Colored object listings
=== Section Start ===

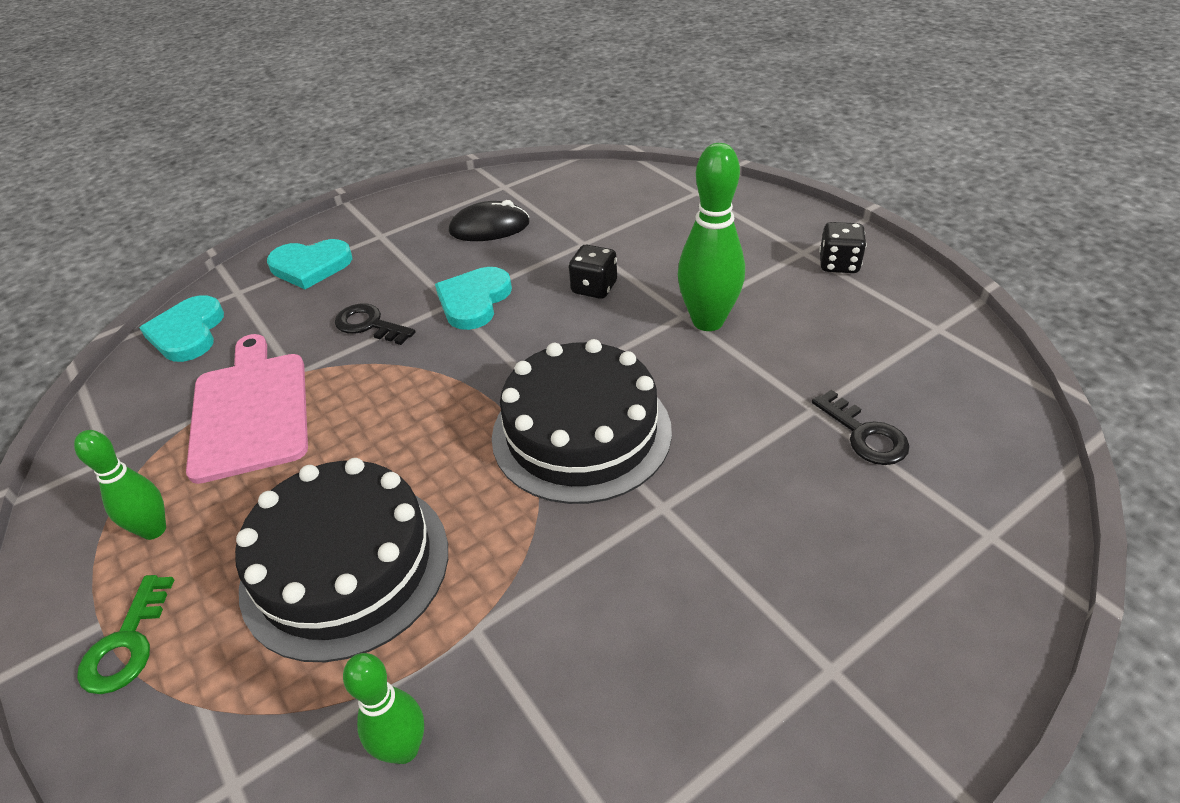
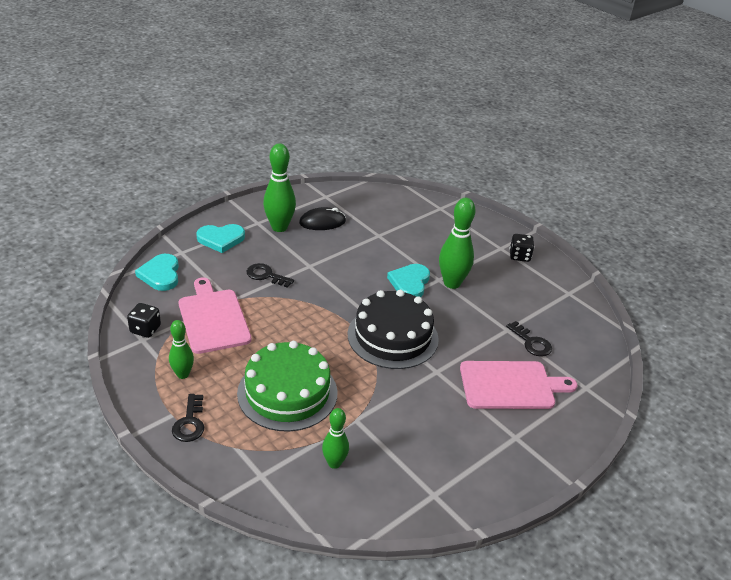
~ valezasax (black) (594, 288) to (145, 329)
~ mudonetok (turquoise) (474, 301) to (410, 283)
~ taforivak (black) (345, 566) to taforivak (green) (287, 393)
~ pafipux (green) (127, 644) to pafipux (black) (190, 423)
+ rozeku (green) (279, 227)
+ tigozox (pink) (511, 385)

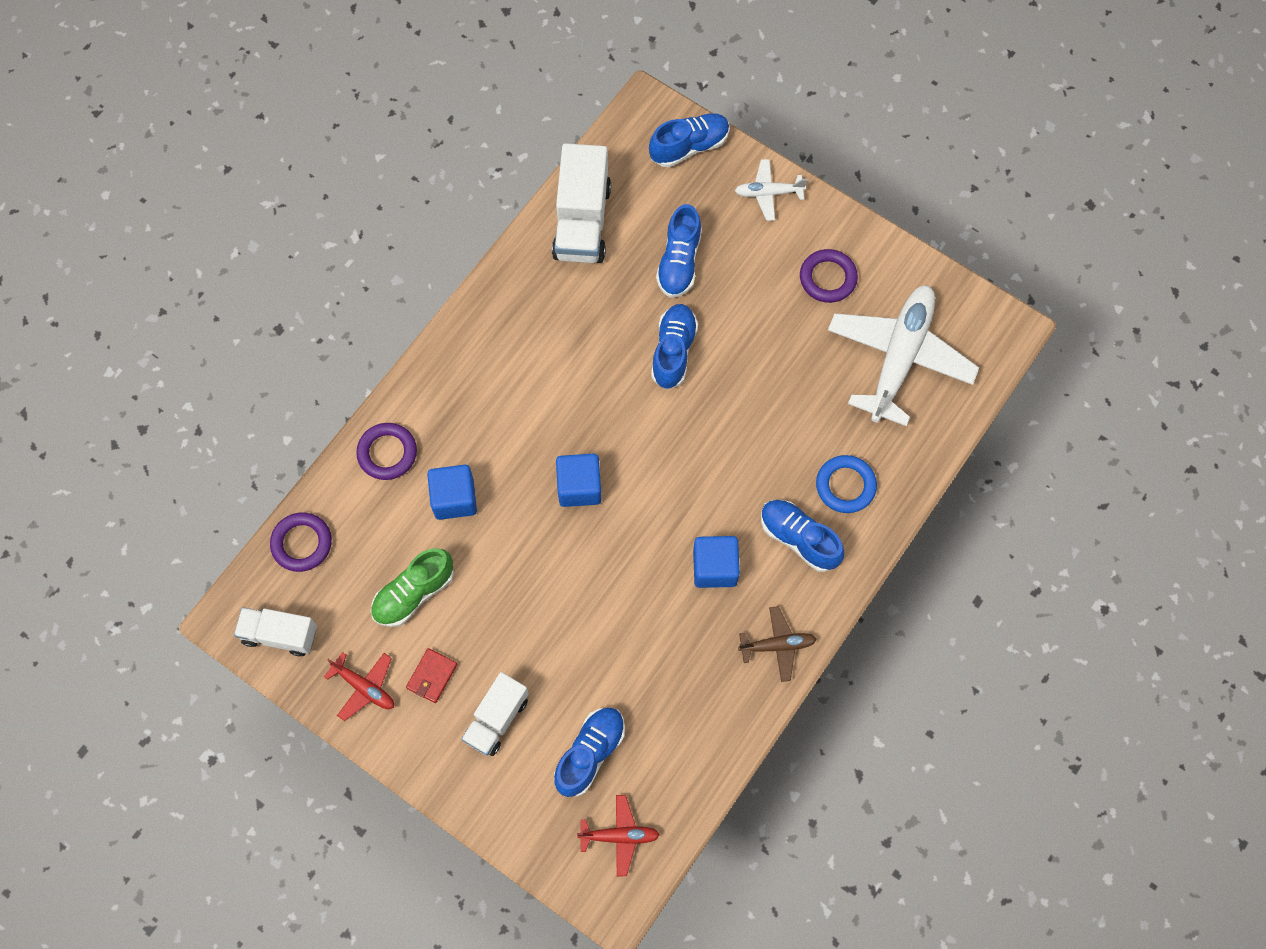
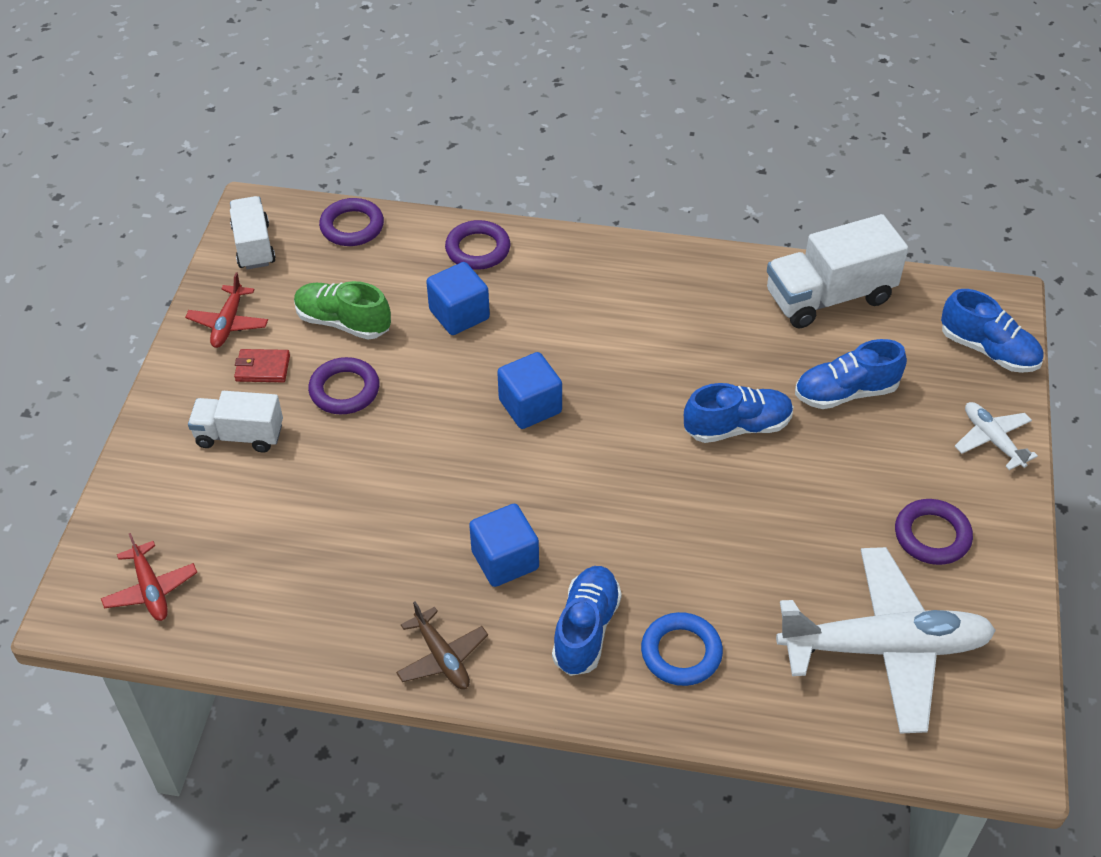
- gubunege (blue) (590, 753)
+ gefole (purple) (344, 390)

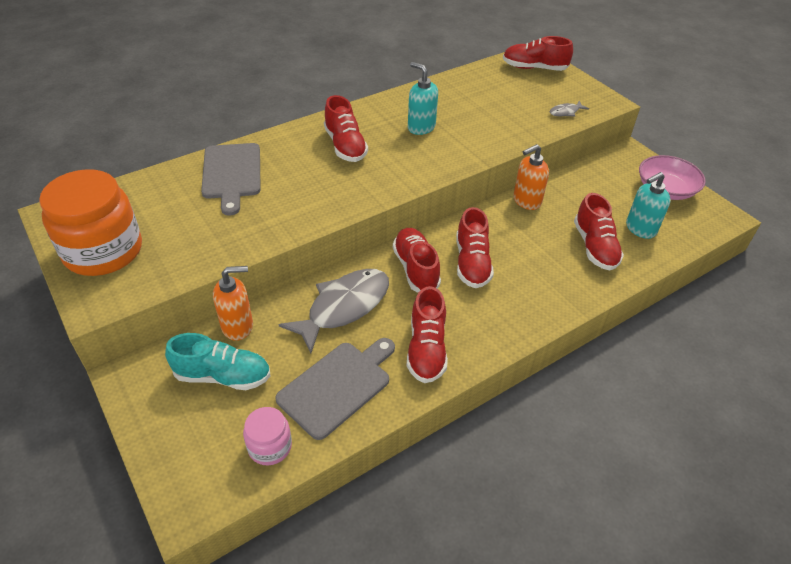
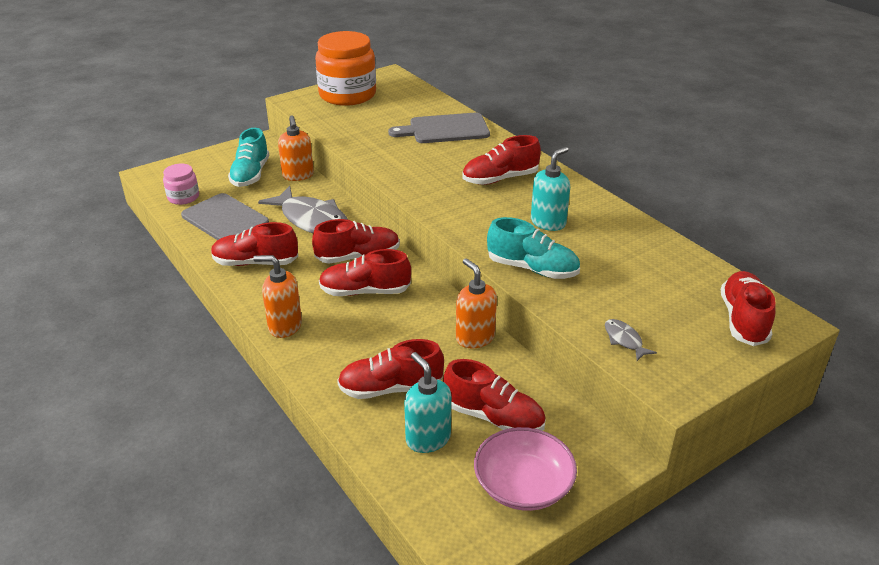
+ gubunege (turquoise) (532, 269)
+ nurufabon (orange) (284, 326)
+ gubunege (red) (493, 417)

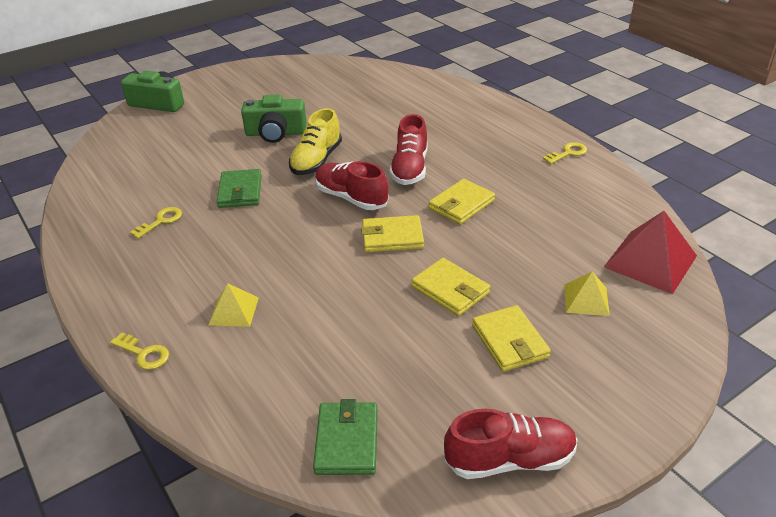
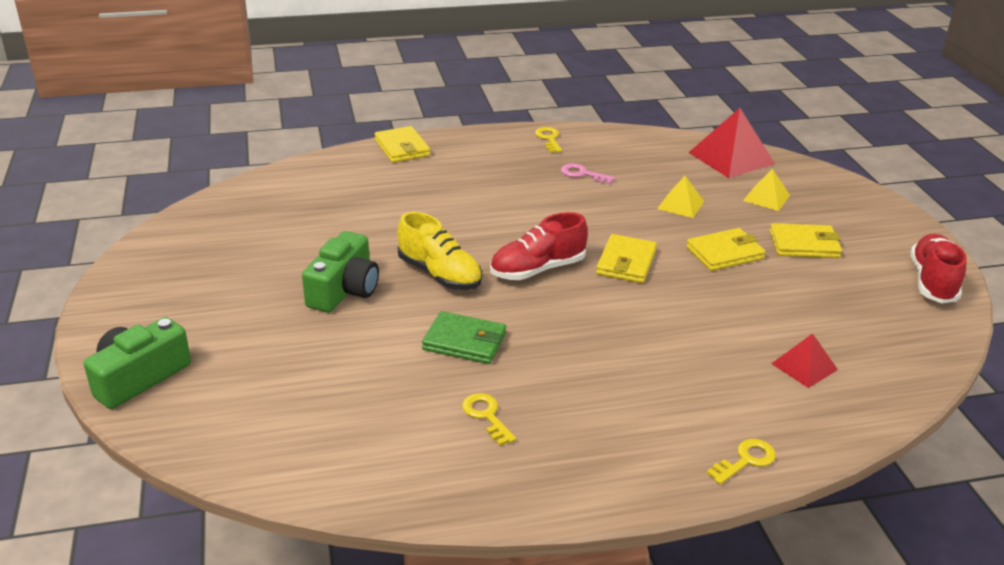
- gubunege (red) (410, 168)
~ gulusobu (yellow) (461, 204) to (402, 148)
~ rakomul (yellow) (234, 311) to (680, 205)
- gulusobu (green) (347, 441)
+ pafipux (pink) (582, 174)
+ rakomul (red) (804, 366)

=== Section End ===

§ **PROBLEM TO WORK ON**:
Restate the lines of the records exactly, starting at the first and stopping after the line with "(green) (279, 227)". Leave out any picture.

§ **RESULT**:
~ valezasax (black) (594, 288) to (145, 329)
~ mudonetok (turquoise) (474, 301) to (410, 283)
~ taforivak (black) (345, 566) to taforivak (green) (287, 393)
~ pafipux (green) (127, 644) to pafipux (black) (190, 423)
+ rozeku (green) (279, 227)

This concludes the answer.